**MATERIAL TO PROCESS**:

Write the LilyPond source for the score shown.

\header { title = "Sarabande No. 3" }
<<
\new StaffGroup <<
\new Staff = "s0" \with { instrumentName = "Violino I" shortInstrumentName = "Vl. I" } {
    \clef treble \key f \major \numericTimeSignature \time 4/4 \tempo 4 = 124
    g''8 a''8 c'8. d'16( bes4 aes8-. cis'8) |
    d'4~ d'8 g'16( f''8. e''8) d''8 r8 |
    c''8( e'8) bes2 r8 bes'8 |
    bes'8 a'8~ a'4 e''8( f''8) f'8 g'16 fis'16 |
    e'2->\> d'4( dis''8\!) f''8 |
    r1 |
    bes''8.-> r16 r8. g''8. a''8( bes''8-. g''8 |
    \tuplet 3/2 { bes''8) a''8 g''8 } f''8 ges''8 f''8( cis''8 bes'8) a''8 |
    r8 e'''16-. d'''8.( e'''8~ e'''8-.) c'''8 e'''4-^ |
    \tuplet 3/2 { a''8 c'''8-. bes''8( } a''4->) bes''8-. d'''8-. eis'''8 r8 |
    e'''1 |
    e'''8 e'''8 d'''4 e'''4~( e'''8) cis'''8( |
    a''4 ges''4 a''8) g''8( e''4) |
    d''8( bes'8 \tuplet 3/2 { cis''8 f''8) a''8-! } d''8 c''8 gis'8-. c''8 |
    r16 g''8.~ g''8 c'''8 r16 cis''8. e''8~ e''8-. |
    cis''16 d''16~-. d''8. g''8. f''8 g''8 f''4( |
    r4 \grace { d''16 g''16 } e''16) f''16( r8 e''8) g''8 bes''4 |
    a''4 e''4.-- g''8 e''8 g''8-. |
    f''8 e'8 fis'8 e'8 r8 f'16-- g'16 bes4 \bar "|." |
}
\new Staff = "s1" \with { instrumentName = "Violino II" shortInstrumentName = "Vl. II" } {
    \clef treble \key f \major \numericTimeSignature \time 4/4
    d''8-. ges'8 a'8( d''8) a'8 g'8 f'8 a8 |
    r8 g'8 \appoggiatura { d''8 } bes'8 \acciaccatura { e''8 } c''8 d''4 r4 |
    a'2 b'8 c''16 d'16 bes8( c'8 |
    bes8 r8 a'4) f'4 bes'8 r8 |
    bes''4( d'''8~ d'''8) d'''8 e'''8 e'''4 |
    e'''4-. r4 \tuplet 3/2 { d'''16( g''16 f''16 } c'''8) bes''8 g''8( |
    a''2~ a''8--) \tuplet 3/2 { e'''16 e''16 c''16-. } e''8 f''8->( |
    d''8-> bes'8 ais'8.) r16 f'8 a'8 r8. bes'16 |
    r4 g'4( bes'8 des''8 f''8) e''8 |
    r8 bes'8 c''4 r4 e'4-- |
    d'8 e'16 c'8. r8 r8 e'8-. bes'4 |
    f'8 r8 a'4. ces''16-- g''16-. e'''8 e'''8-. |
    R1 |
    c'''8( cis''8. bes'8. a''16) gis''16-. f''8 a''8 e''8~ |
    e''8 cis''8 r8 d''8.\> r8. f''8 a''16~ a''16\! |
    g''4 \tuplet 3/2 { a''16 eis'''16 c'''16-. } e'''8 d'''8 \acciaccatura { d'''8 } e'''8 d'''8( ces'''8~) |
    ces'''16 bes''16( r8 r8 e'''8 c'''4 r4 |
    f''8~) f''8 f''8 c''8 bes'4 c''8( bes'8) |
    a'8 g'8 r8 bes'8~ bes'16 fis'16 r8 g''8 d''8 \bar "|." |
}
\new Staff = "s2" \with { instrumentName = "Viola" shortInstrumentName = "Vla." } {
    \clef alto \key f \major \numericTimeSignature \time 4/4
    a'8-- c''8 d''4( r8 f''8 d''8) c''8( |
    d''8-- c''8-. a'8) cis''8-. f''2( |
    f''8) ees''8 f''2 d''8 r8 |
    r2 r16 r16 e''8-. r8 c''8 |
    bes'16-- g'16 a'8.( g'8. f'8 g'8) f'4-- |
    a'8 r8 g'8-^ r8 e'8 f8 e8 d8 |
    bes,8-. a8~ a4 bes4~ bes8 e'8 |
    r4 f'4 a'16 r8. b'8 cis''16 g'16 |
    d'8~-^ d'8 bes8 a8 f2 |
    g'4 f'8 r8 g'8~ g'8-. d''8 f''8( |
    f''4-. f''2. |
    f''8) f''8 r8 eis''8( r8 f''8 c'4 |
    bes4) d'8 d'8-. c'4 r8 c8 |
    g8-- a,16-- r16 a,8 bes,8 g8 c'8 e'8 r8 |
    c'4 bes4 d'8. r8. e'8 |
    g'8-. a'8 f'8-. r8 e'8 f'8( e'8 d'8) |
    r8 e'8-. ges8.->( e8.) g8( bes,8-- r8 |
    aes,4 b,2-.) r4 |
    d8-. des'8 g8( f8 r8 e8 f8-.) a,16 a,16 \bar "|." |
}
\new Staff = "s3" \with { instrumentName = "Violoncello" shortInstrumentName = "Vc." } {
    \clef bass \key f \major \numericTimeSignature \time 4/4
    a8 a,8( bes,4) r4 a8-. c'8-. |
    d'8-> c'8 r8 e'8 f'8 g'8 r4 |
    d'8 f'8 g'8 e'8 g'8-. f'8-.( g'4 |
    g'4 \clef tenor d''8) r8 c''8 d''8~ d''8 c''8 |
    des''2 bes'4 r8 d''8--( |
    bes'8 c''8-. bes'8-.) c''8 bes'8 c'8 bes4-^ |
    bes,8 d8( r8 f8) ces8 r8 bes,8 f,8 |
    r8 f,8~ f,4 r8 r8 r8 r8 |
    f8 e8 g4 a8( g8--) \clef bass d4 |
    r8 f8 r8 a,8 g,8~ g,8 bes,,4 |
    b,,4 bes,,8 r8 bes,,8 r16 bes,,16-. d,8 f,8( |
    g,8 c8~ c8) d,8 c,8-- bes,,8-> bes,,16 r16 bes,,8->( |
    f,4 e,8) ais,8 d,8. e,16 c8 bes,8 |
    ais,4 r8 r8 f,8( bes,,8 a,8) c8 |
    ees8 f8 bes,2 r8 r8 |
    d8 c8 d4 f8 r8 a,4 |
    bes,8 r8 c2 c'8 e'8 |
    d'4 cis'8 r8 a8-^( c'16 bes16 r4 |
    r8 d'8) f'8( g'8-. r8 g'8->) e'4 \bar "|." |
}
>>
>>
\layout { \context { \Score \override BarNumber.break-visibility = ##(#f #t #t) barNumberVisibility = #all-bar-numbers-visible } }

**EXERCISE INSTRUCTIONS**:
Filter the rows above, copying out every line that contains the string "clef". Treat uppercase and lowercase as different.

**TASK RESULT**:
    \clef treble \key f \major \numericTimeSignature \time 4/4 \tempo 4 = 124
    \clef treble \key f \major \numericTimeSignature \time 4/4
    \clef alto \key f \major \numericTimeSignature \time 4/4
    \clef bass \key f \major \numericTimeSignature \time 4/4
    g'4 \clef tenor d''8) r8 c''8 d''8~ d''8 c''8 |
    f8 e8 g4 a8( g8--) \clef bass d4 |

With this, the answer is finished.